## DATA SECTION:
----------

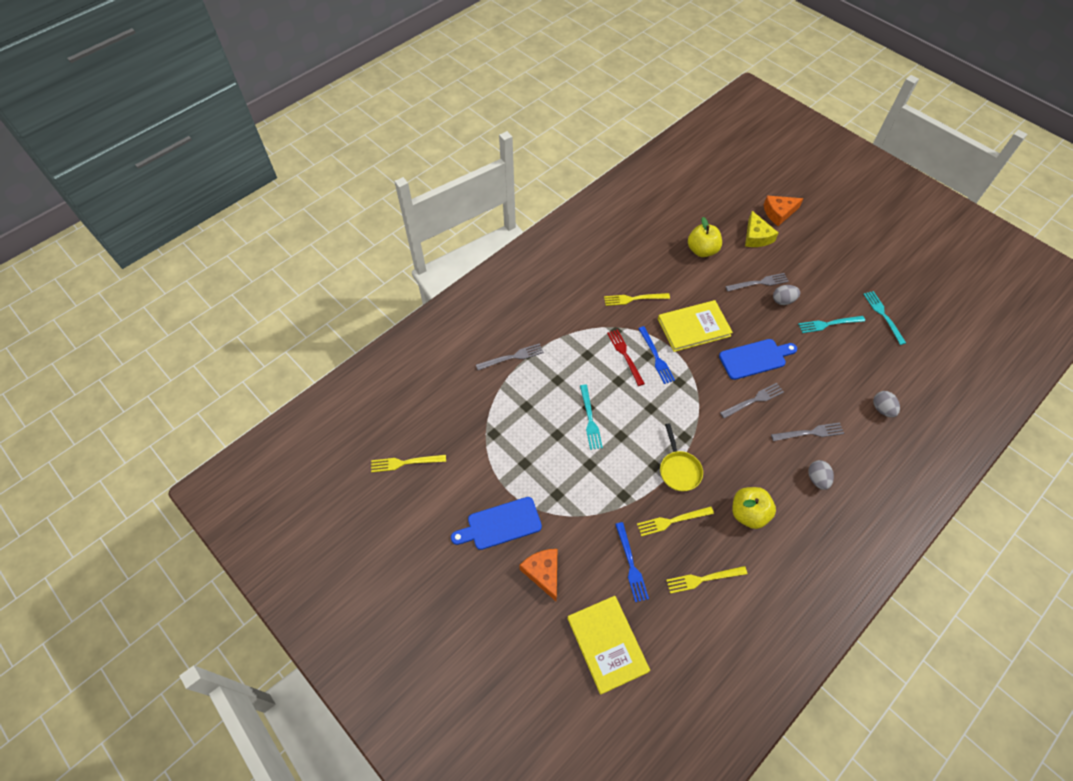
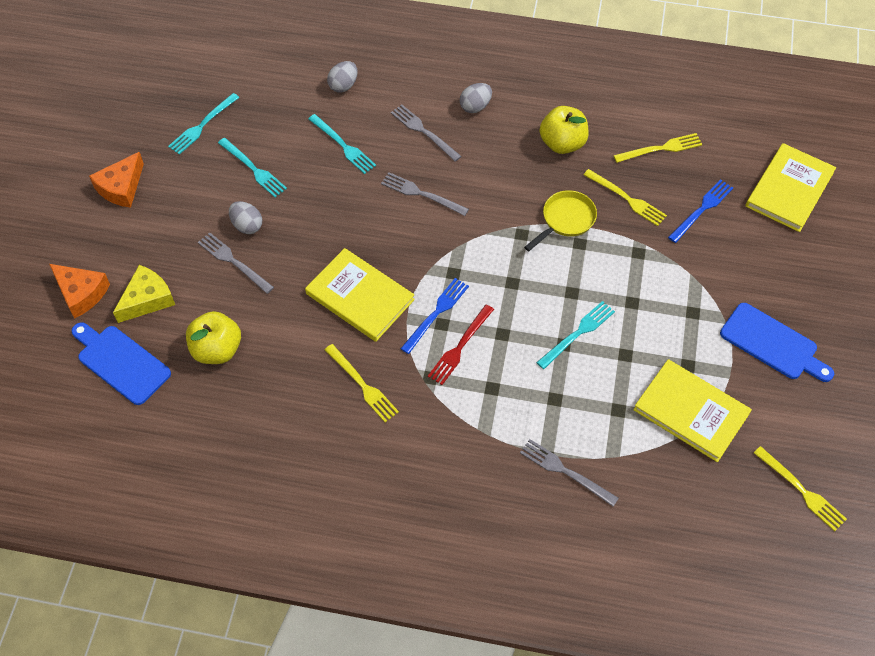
camera: 125 degrees left, 0 degrees up
(495, 442) = (691, 412): none -> yellow book
(543, 573) = (780, 275): orange cheese -> orange cheese (121, 187)
(703, 579) = (661, 149): yellow fork -> yellow fork turned 60 degrees counterclockwise
(755, 358) = (361, 216): blue cutting board -> blue cutting board (121, 362)
(822, 380) = (343, 145): none -> turquoise fork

----------

## WHAT THE EXERCISE ASKS:
Filter the entries down to the lines that include the string "yellow".

## RESPONSE BOX:
(495, 442) = (691, 412): none -> yellow book
(703, 579) = (661, 149): yellow fork -> yellow fork turned 60 degrees counterclockwise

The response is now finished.